**Instructions for the task**
Whenever the string "brick" appears in a line below, please copy the line out.

###

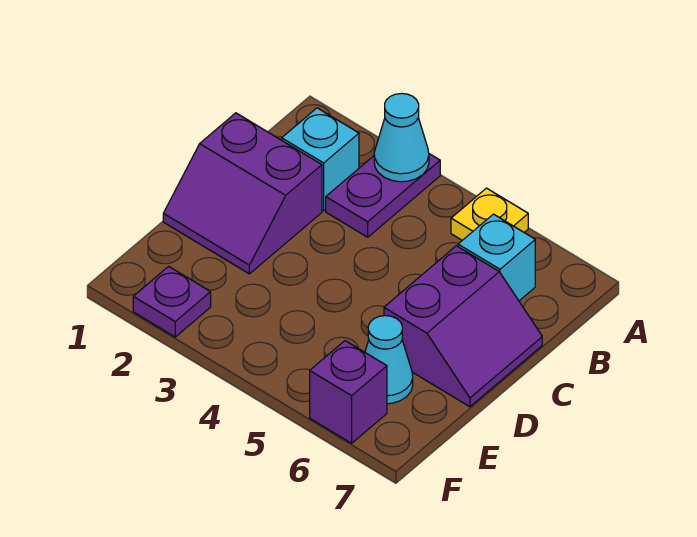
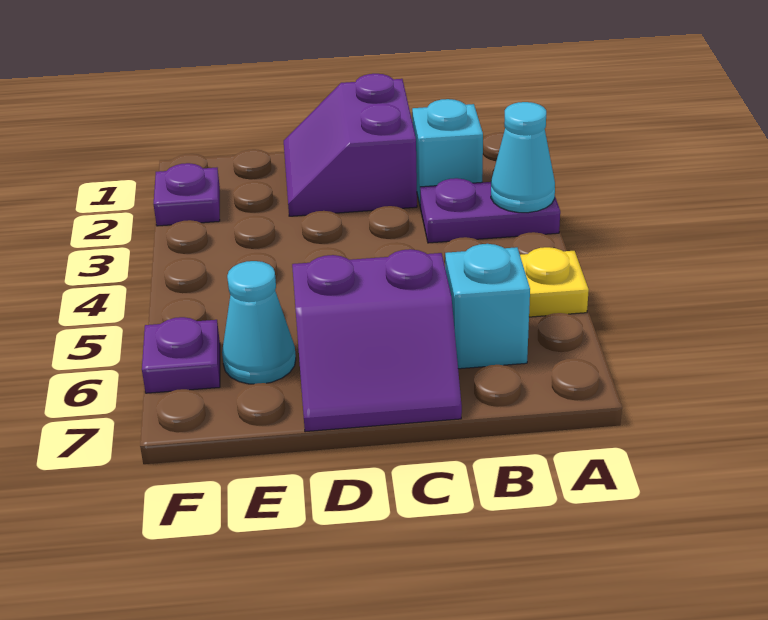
purple brick F6 level 1 -> purple plate F6 level 1

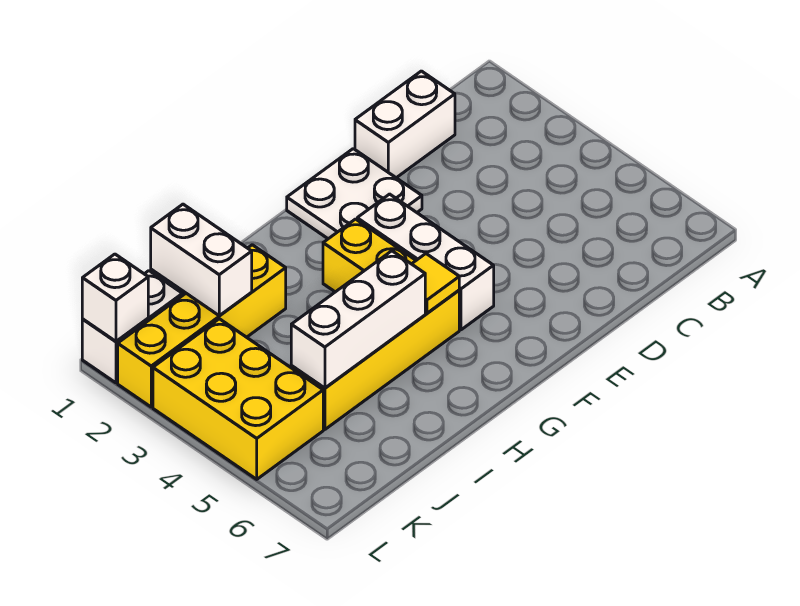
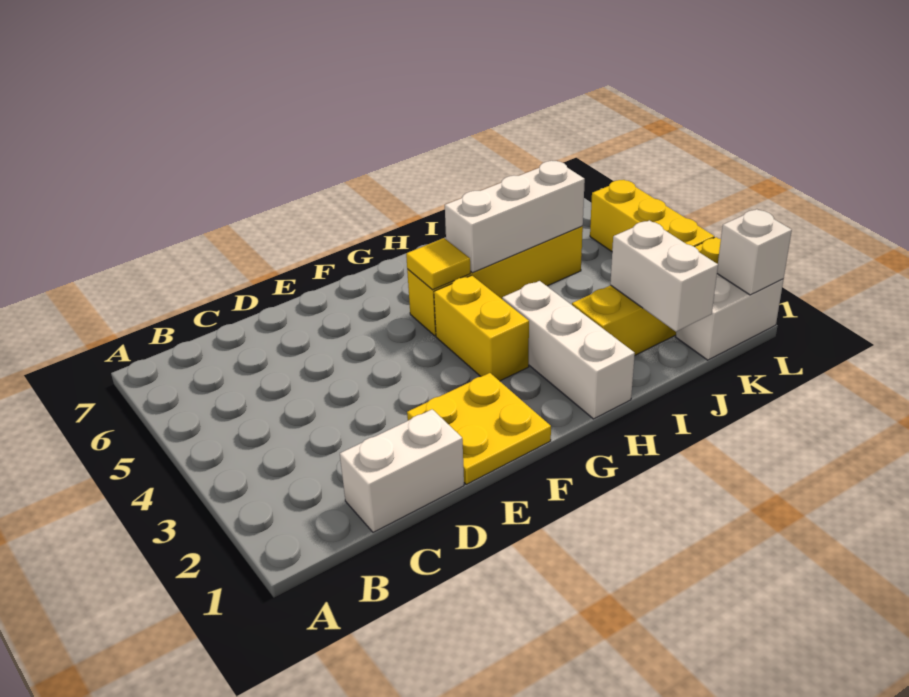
white plate E1:F2 level 1 -> yellow plate E1:F2 level 1
white brick F3:F5 level 1 -> white brick H1:H3 level 1
yellow brick K3:L5 level 1 -> yellow brick L3:L5 level 1

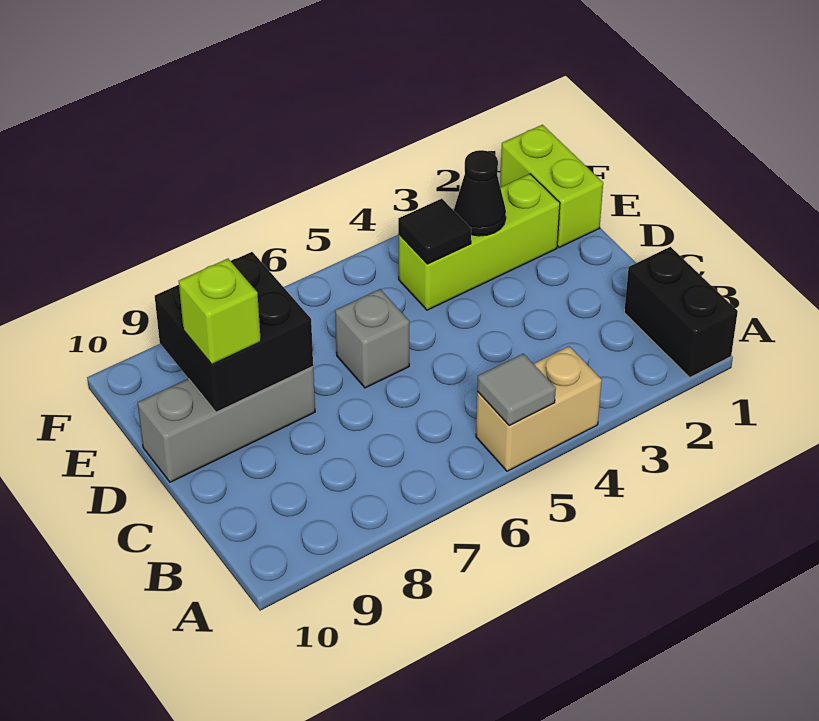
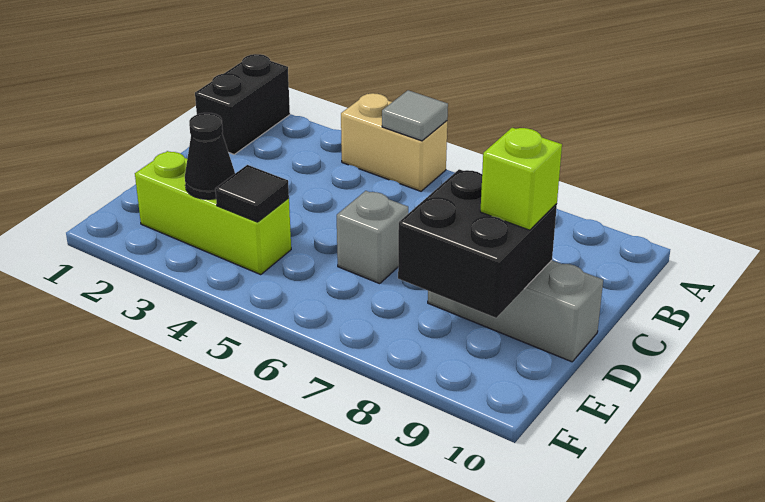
lime brick E1:F1 level 1 -> none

###

**Output below**
purple brick F6 level 1 -> purple plate F6 level 1
white brick F3:F5 level 1 -> white brick H1:H3 level 1
yellow brick K3:L5 level 1 -> yellow brick L3:L5 level 1
lime brick E1:F1 level 1 -> none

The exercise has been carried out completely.